Data excerpts:
=== Section Start ===
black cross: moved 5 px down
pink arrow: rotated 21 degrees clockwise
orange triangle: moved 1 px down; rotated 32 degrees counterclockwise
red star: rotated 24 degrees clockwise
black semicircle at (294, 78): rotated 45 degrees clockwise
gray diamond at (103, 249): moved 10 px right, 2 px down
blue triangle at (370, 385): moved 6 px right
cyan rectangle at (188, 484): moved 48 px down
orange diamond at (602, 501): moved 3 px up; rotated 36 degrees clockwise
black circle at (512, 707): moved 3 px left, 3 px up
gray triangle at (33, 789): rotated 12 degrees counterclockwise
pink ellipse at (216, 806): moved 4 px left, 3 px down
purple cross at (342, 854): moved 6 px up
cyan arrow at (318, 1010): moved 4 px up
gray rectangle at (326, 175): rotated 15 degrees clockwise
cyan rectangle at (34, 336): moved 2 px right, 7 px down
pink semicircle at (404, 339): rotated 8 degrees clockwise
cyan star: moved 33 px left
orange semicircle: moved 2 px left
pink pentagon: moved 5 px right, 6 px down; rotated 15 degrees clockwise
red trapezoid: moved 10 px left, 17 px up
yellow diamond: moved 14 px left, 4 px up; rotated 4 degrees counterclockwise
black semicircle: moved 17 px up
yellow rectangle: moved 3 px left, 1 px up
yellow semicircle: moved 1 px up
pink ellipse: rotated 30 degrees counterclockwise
=== Section End ===
WHAT THE TASK ASKS:
Only one stretch of the data is wanted: the lines from the one with "cyan star: moved 33 px left" through the last, repeated exactly.

EXERCISE SOLUTION:
cyan star: moved 33 px left
orange semicircle: moved 2 px left
pink pentagon: moved 5 px right, 6 px down; rotated 15 degrees clockwise
red trapezoid: moved 10 px left, 17 px up
yellow diamond: moved 14 px left, 4 px up; rotated 4 degrees counterclockwise
black semicircle: moved 17 px up
yellow rectangle: moved 3 px left, 1 px up
yellow semicircle: moved 1 px up
pink ellipse: rotated 30 degrees counterclockwise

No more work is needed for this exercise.